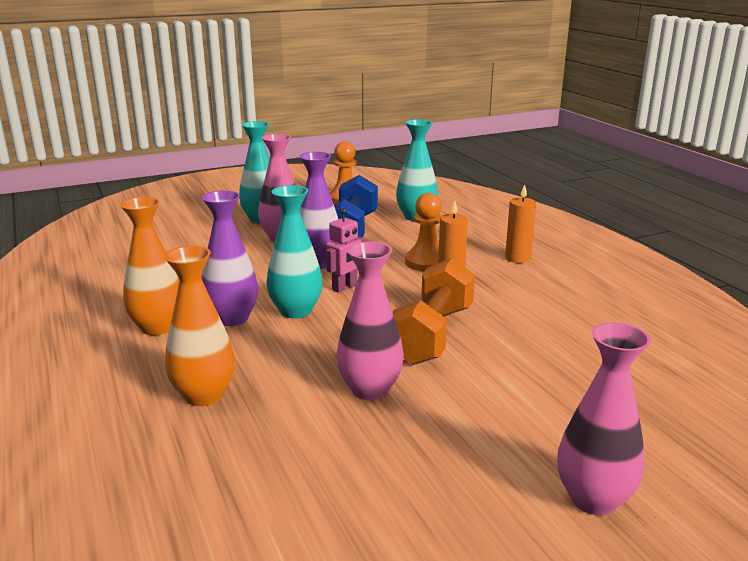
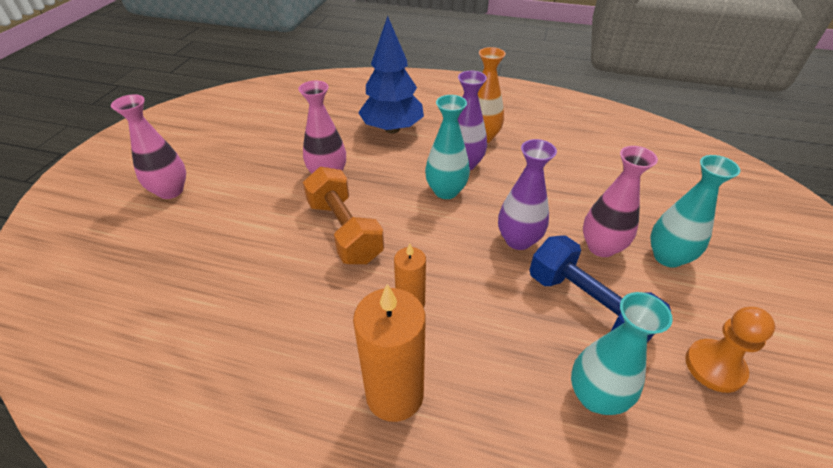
camera: 130 degrees right, 20 degrees up
(204, 395) = (392, 129): orange vase -> blue tree
(345, 287) = (458, 230): pink robot -> none
(426, 262) = (457, 309): orange pawn -> none
(517, 258) = (395, 394): orange candle -> orange candle, size x1.72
=======
EXERCISE INSTRUCTIONS
The answer is the line with "(426, 262) = (457, 309): orange pawn -> none" plus every line after it, printed exactly as they appear above.

RESULT OF THE TASK
(426, 262) = (457, 309): orange pawn -> none
(517, 258) = (395, 394): orange candle -> orange candle, size x1.72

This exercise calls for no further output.